*Assignment*: Transcribe this listing exactly; omit the pictures.

*Dataset excerpt*:
———

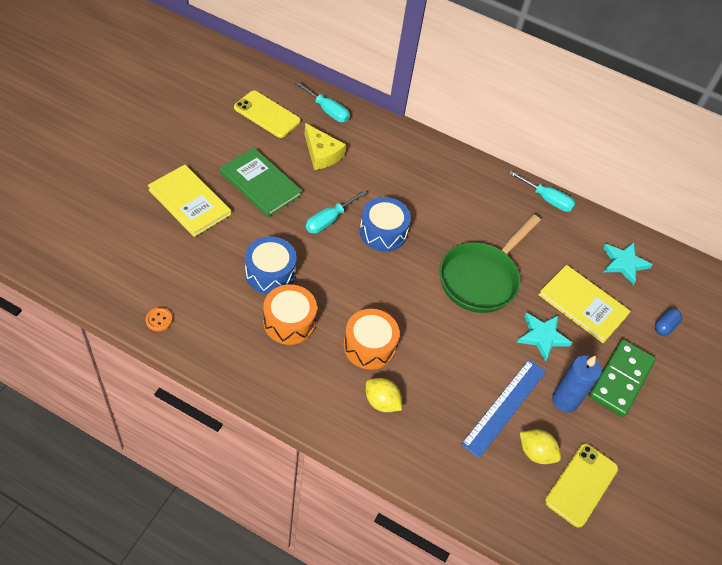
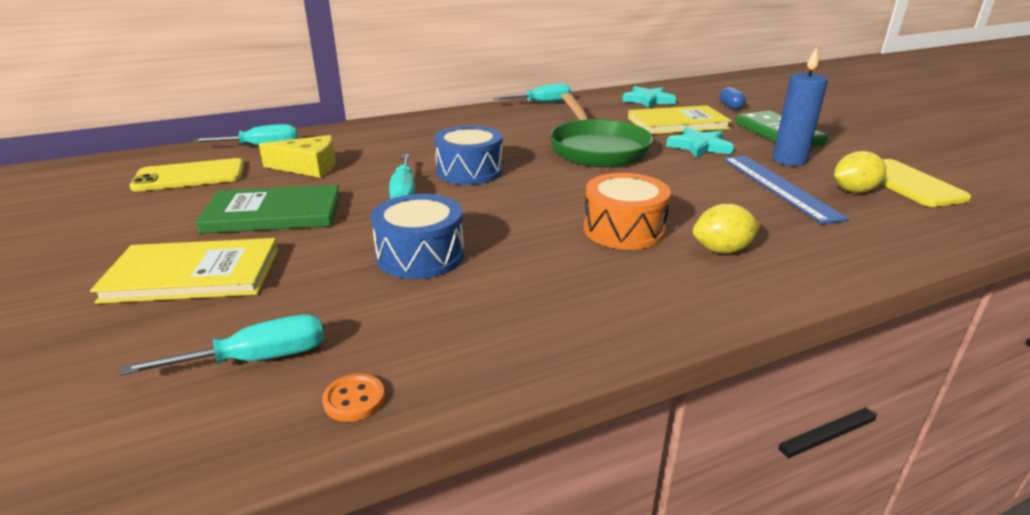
camera: 45 degrees left, 25 degrees down
(157, 272) = (257, 359): none -> turquoise screwdriver
(289, 322) = (521, 270): orange drum -> none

———

*Task response*:
camera: 45 degrees left, 25 degrees down
(157, 272) = (257, 359): none -> turquoise screwdriver
(289, 322) = (521, 270): orange drum -> none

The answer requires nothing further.